─── Dataset content ───
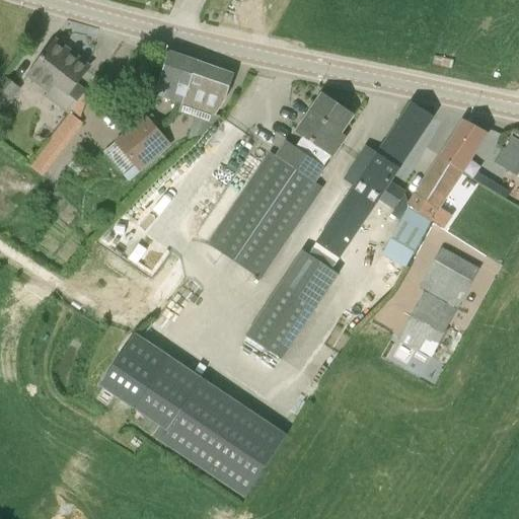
[(49,94),(54,87),(76,104),(86,91),(77,84),(89,68),(56,42),(27,78),(49,94)]
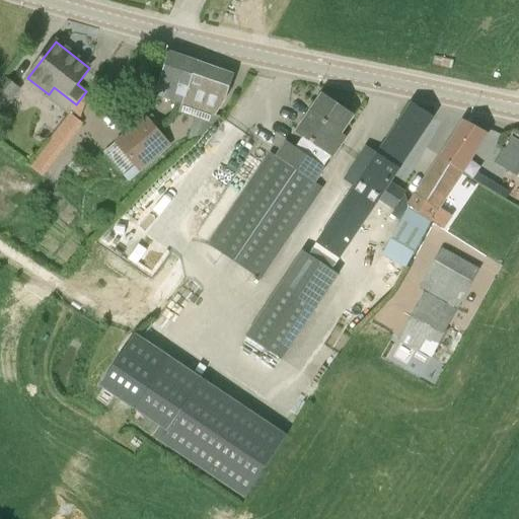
[(190,87),(197,64),(168,55),(154,95),(179,104),(188,86),(190,87)]
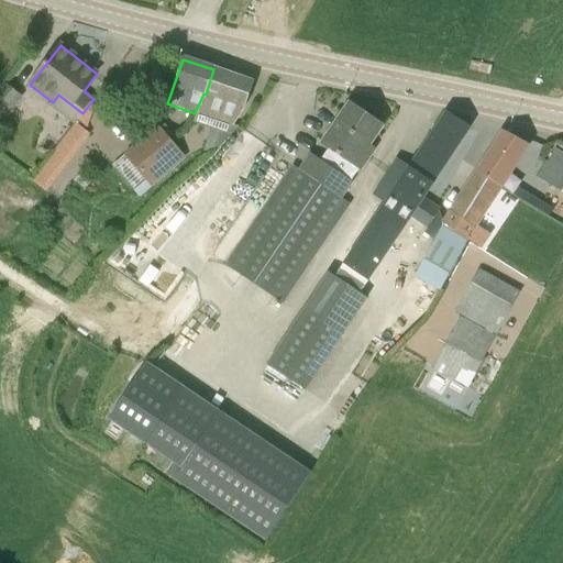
[(246,103),(253,83),(213,69),(206,95),(203,94),(195,113),(232,127),(245,109),(246,103)]
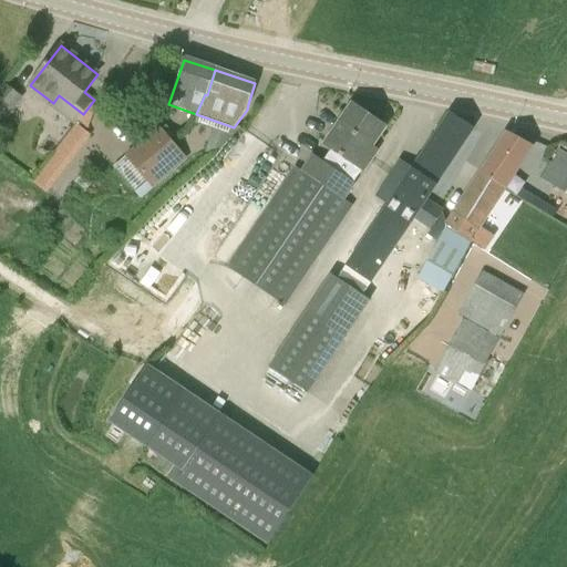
[(3,83),(0,88),(0,125),(1,126),(23,99),(3,83)]
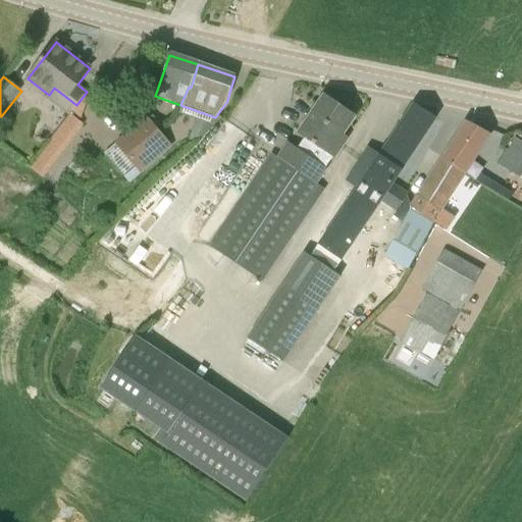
[(69,114),(80,121),(87,100),(89,93),(87,92),(76,105),(69,114)]
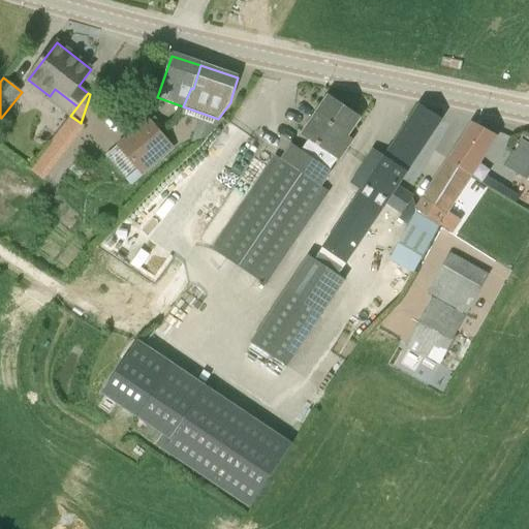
[(347,151),(339,146),(360,117),(330,97),(303,136),(309,141),(337,160),(339,162),(347,151)]
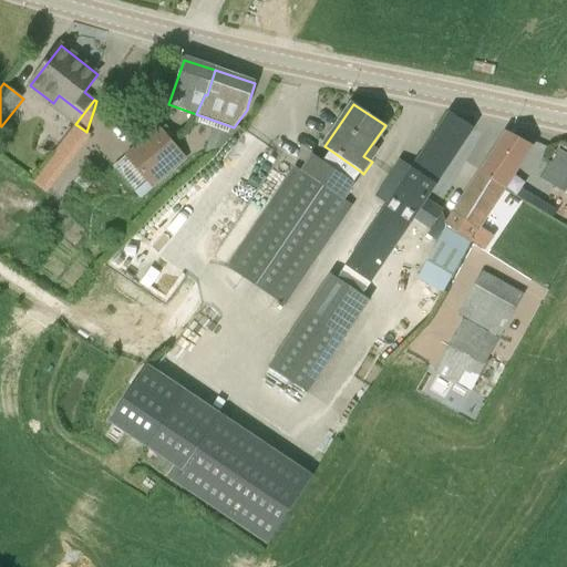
[(133,121),(122,106),(111,115),(122,130),(133,121)]
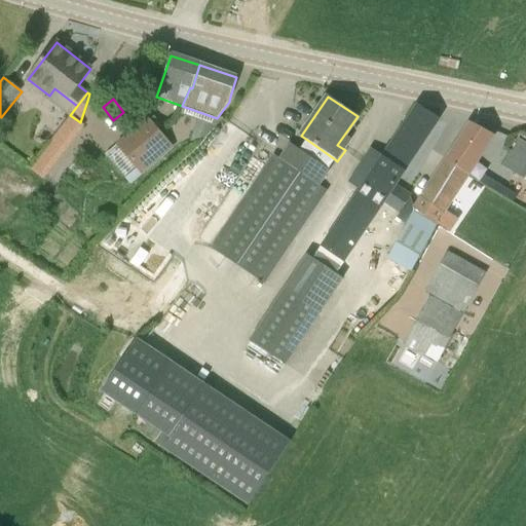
[(352,200),(375,216),(383,203),(400,213),(397,219),(406,225),(414,209),(411,196),(412,195),(396,184),(398,182),(396,181),(439,117),(419,104),(408,120),(379,162),(367,154),(348,183),(359,191),(352,200)]
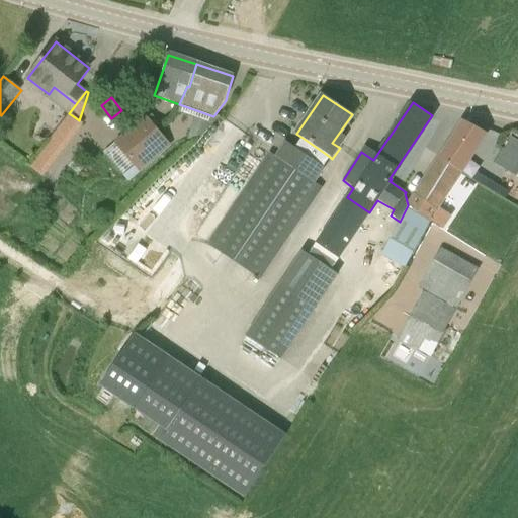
[(145,116),(130,130),(132,132),(152,155),(167,143),(147,118),(145,116)]
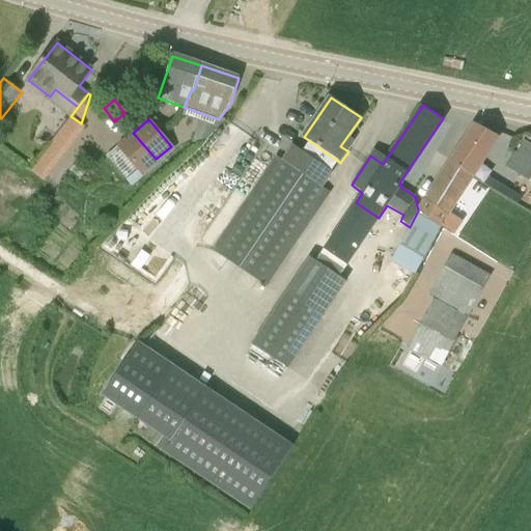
[(473,178),(488,155),(498,136),(476,127),(451,163),(473,178)]
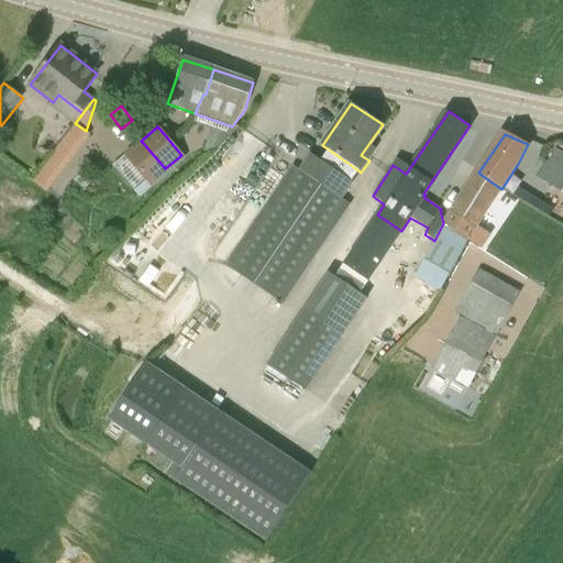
[(141,141),(123,155),(124,156),(112,166),(140,198),(151,189),(146,185),(165,168),(143,143),(141,141)]
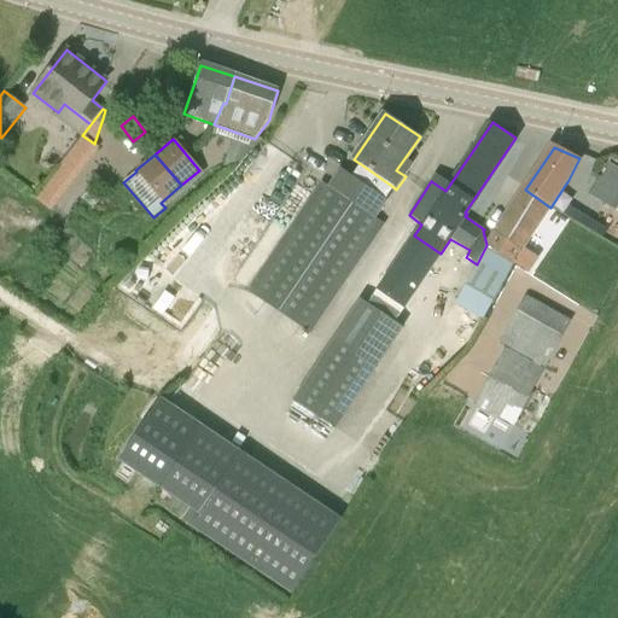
[(394,187),(361,164),(353,176),(385,199),(394,187)]
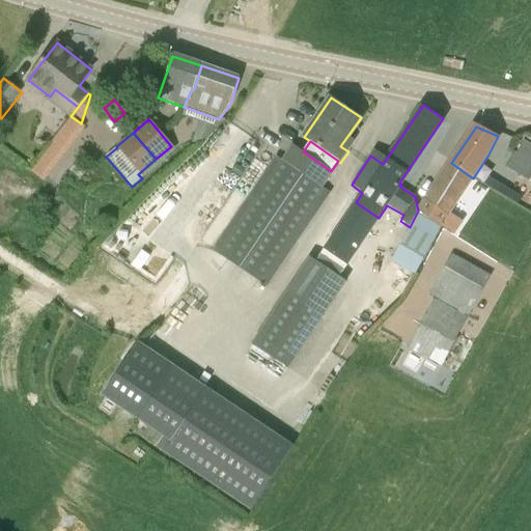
[(507,168),(529,179),(530,176),(530,145),(523,141),(507,168)]
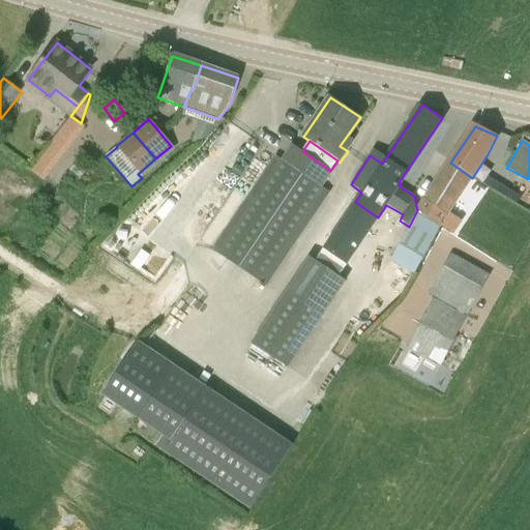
[(267,287),(330,194),(321,186),(331,171),(330,171),(302,151),(291,144),(281,159),(275,155),(211,248),(267,287)]
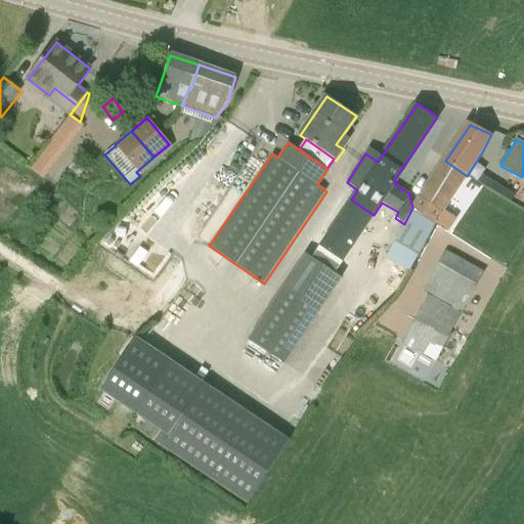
[(452,221),(442,214),(467,176),(445,161),(421,197),(413,207),(436,223),(446,230),(452,221)]
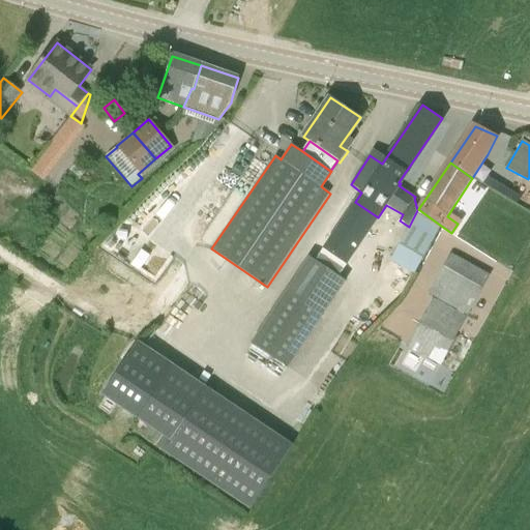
[(378,217),(355,202),(331,237),(332,237),(325,249),(347,264),(378,217)]
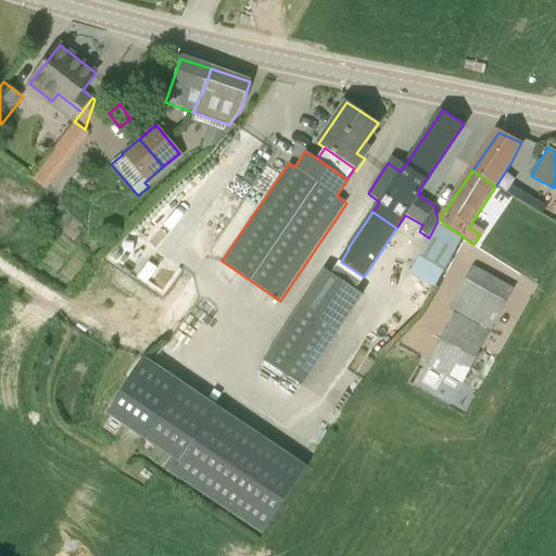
[(434,288),(463,237),(439,219),(438,220),(429,238),(409,275),(434,288)]
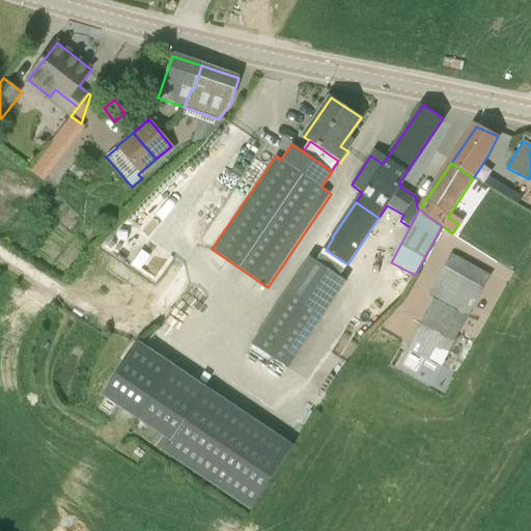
[(347,264),(326,250),(317,261),(340,276),(347,264)]
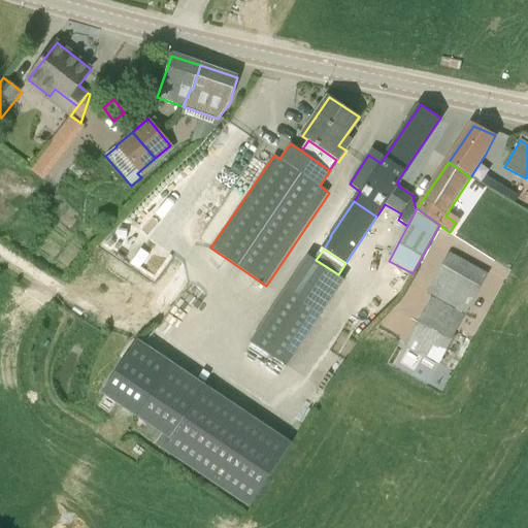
[(488,273),(448,252),(426,292),(432,296),(405,345),(438,366),(466,315),(488,273)]
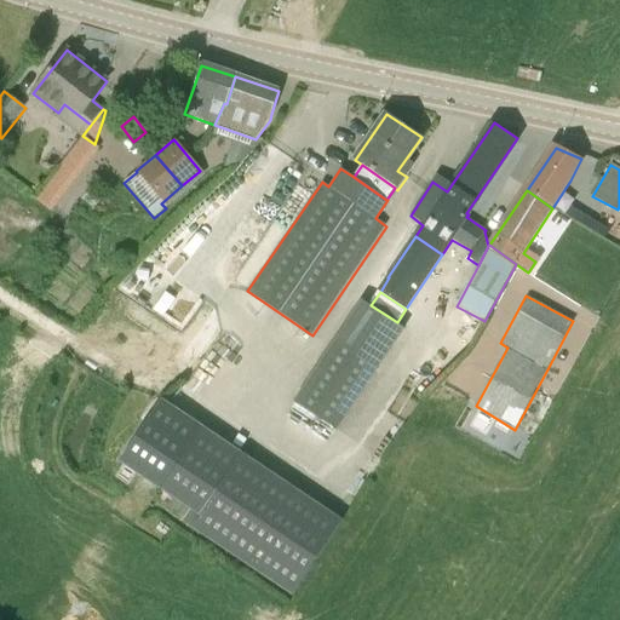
[(337,430),(406,328),(397,322),(371,305),(362,299),(293,401),(337,430)]
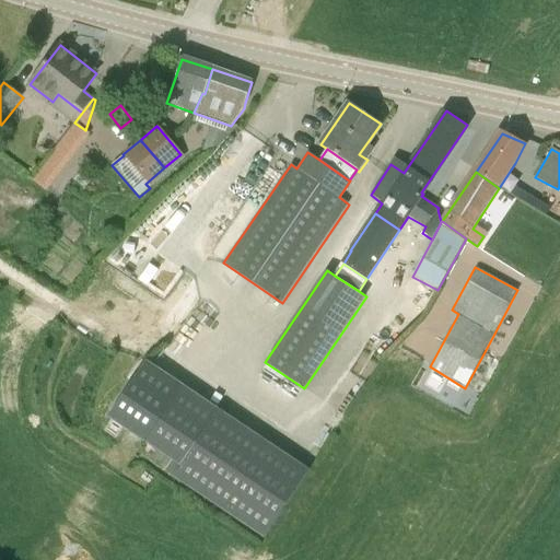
[(268,531),(311,465),(184,380),(148,434),(184,458),(176,469),(268,531)]
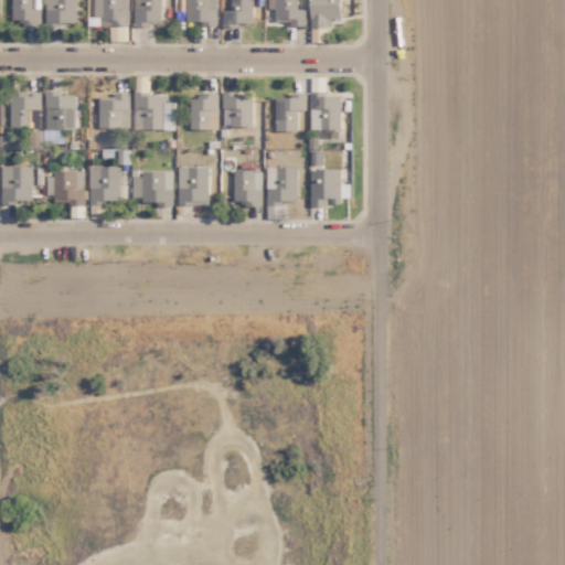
[(40,7),(32,7),(31,0),(11,0),(12,22),(40,22),(40,7)]
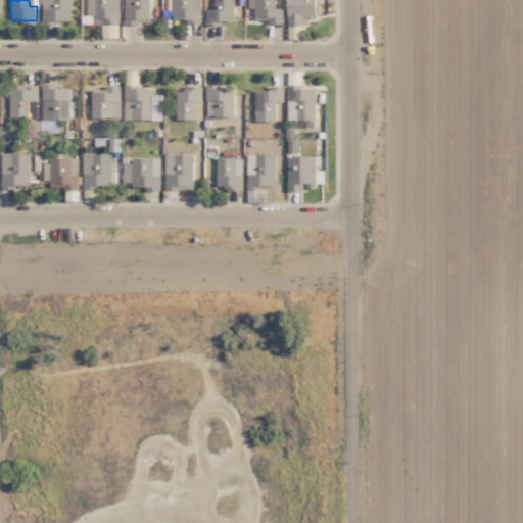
[(70,0),(41,0),(42,21),(70,21),(70,0)]
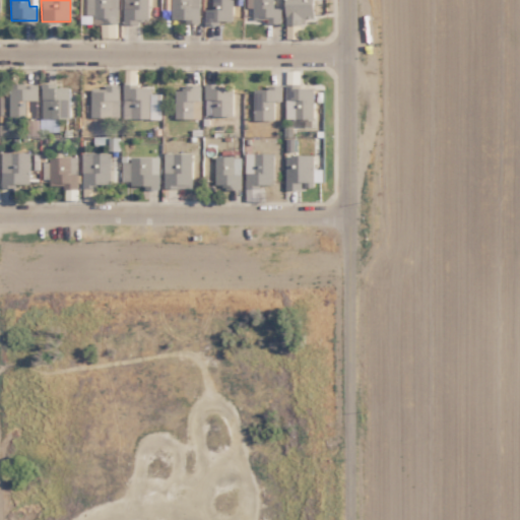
[(118,0),(81,0),(81,15),(102,15),(102,22),(118,22),(118,0)]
───
**Instructions for the task**
Set the lines down exactly as they stand, from the one containing "[(40,7),(32,7),(31,0),(11,0),(12,22),(40,22),(40,7)]" through the end of the listing, omitting every picture.

**Worked solution**
[(40,7),(32,7),(31,0),(11,0),(12,22),(40,22),(40,7)]
[(70,0),(41,0),(42,21),(70,21),(70,0)]
[(118,0),(81,0),(81,15),(102,15),(102,22),(118,22),(118,0)]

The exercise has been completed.